→ **What needs to be done**
For each record below, output its text exactly and skip any picture.

--- Material provided ---

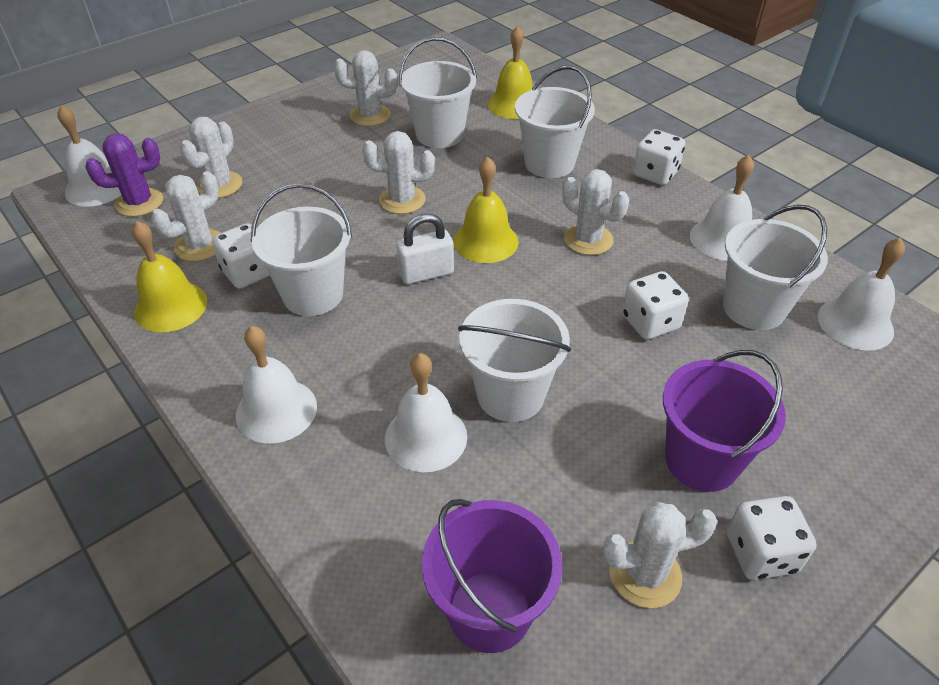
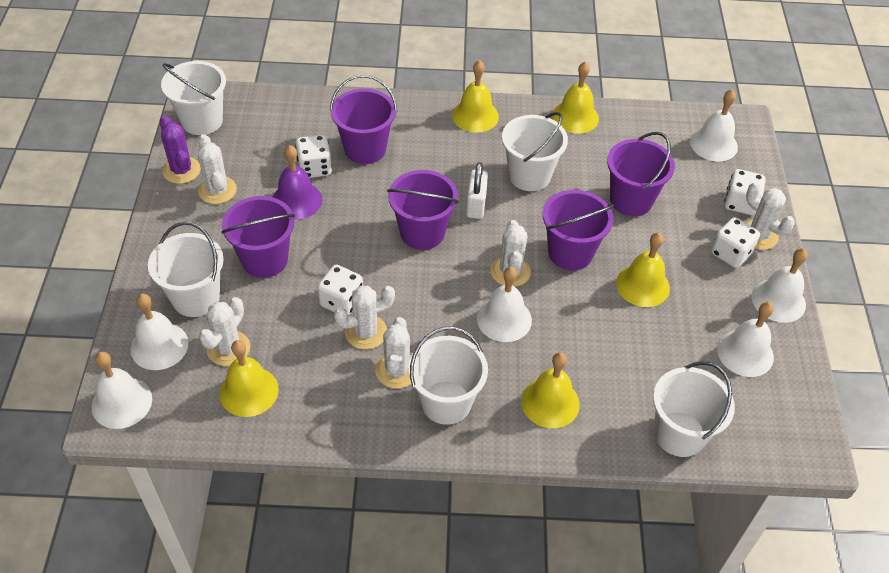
purple bell: 0 -> 1
purple bucket: 2 -> 5
white bell: 5 -> 6
yellow bell: 3 -> 5

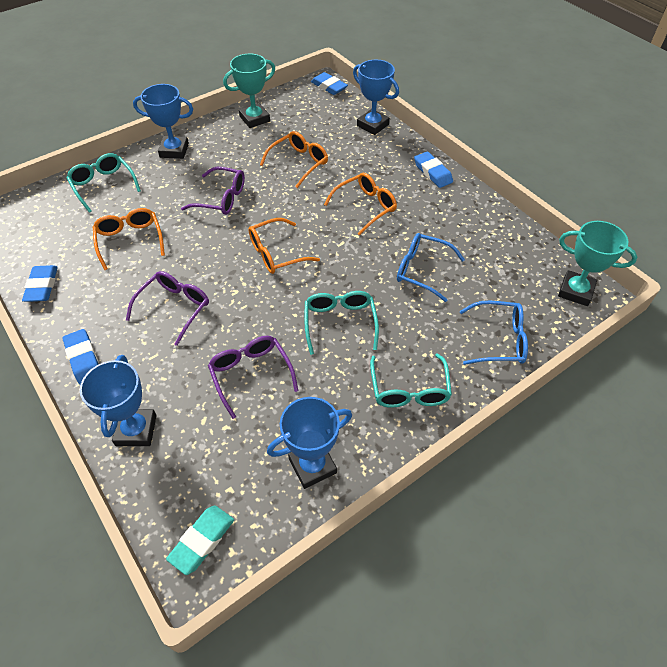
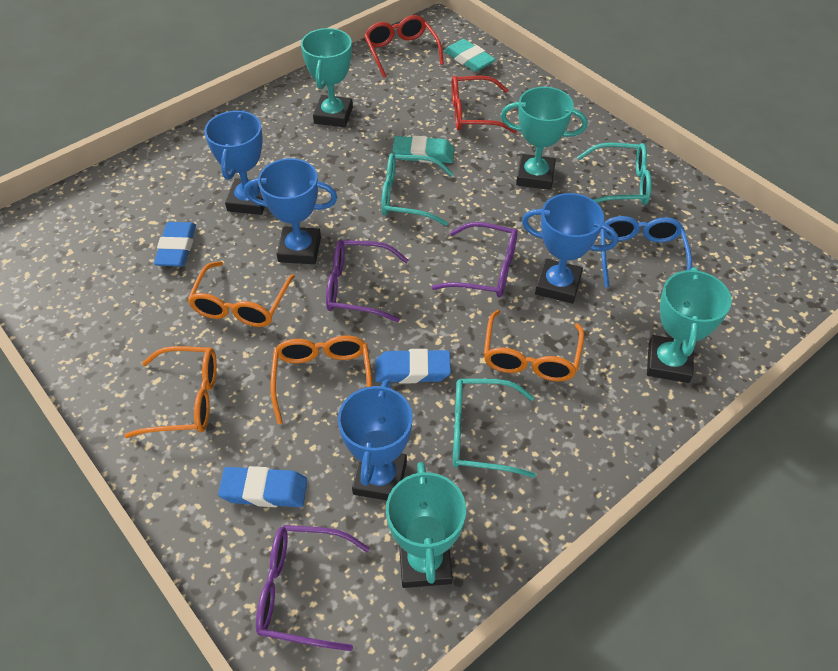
blue eraser: 4 -> 3
blue glasses: 2 -> 1
red glasses: 0 -> 2
turquoise eraser: 1 -> 2
turquoise trophy: 2 -> 4

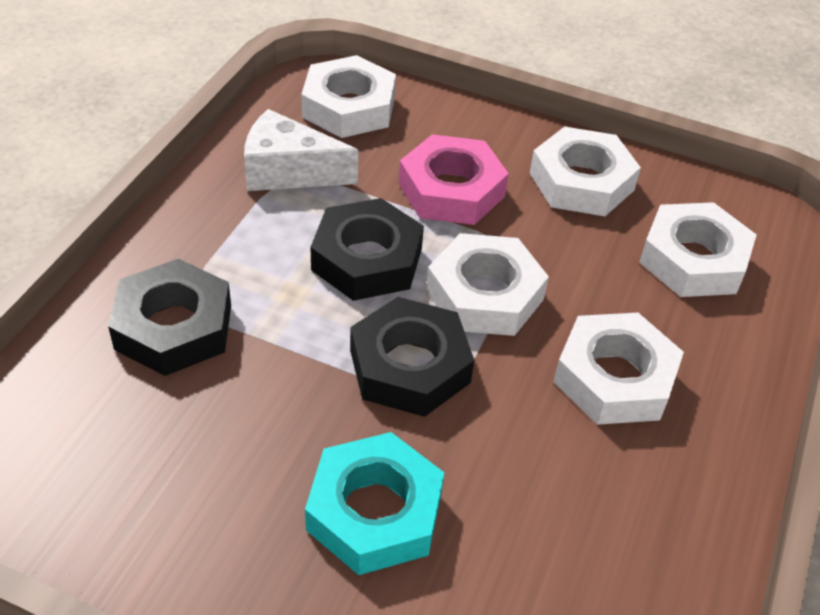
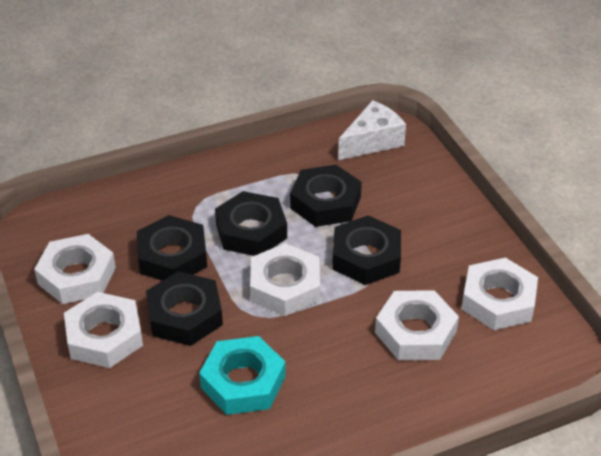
black nut: 3 -> 5
pink nut: 1 -> 0

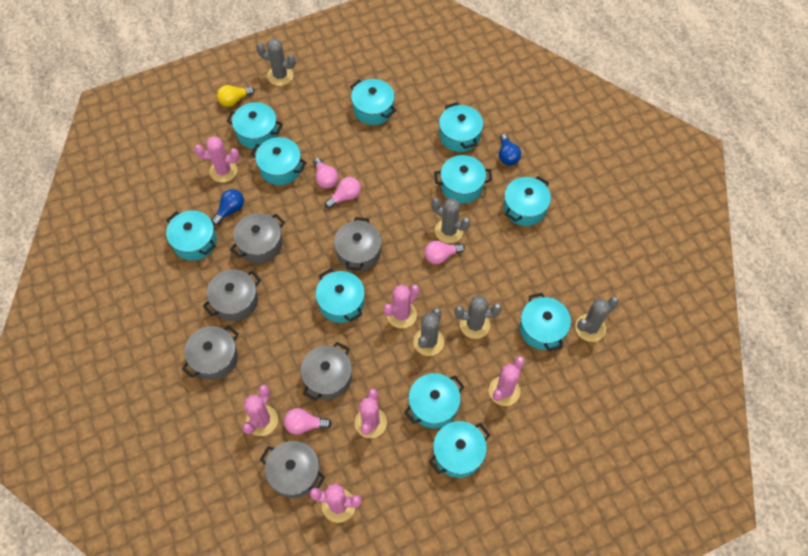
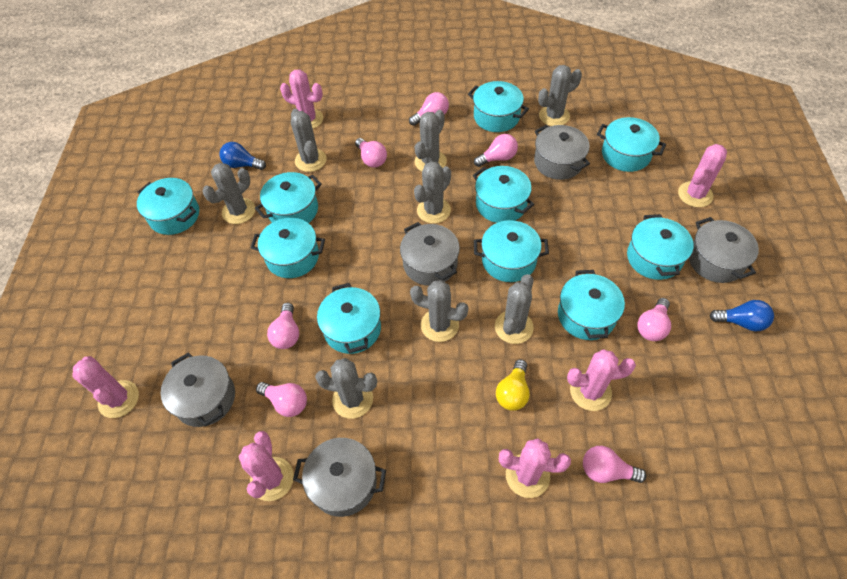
grey cactus: 5 -> 8
grey pot: 6 -> 5
pink light bulb: 4 -> 7
turquoise pot: 11 -> 10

---

→ **Response**
purple bell: 0 -> 1
purple bucket: 2 -> 5
white bell: 5 -> 6
yellow bell: 3 -> 5

blue eraser: 4 -> 3
blue glasses: 2 -> 1
red glasses: 0 -> 2
turquoise eraser: 1 -> 2
turquoise trophy: 2 -> 4

black nut: 3 -> 5
pink nut: 1 -> 0

grey cactus: 5 -> 8
grey pot: 6 -> 5
pink light bulb: 4 -> 7
turquoise pot: 11 -> 10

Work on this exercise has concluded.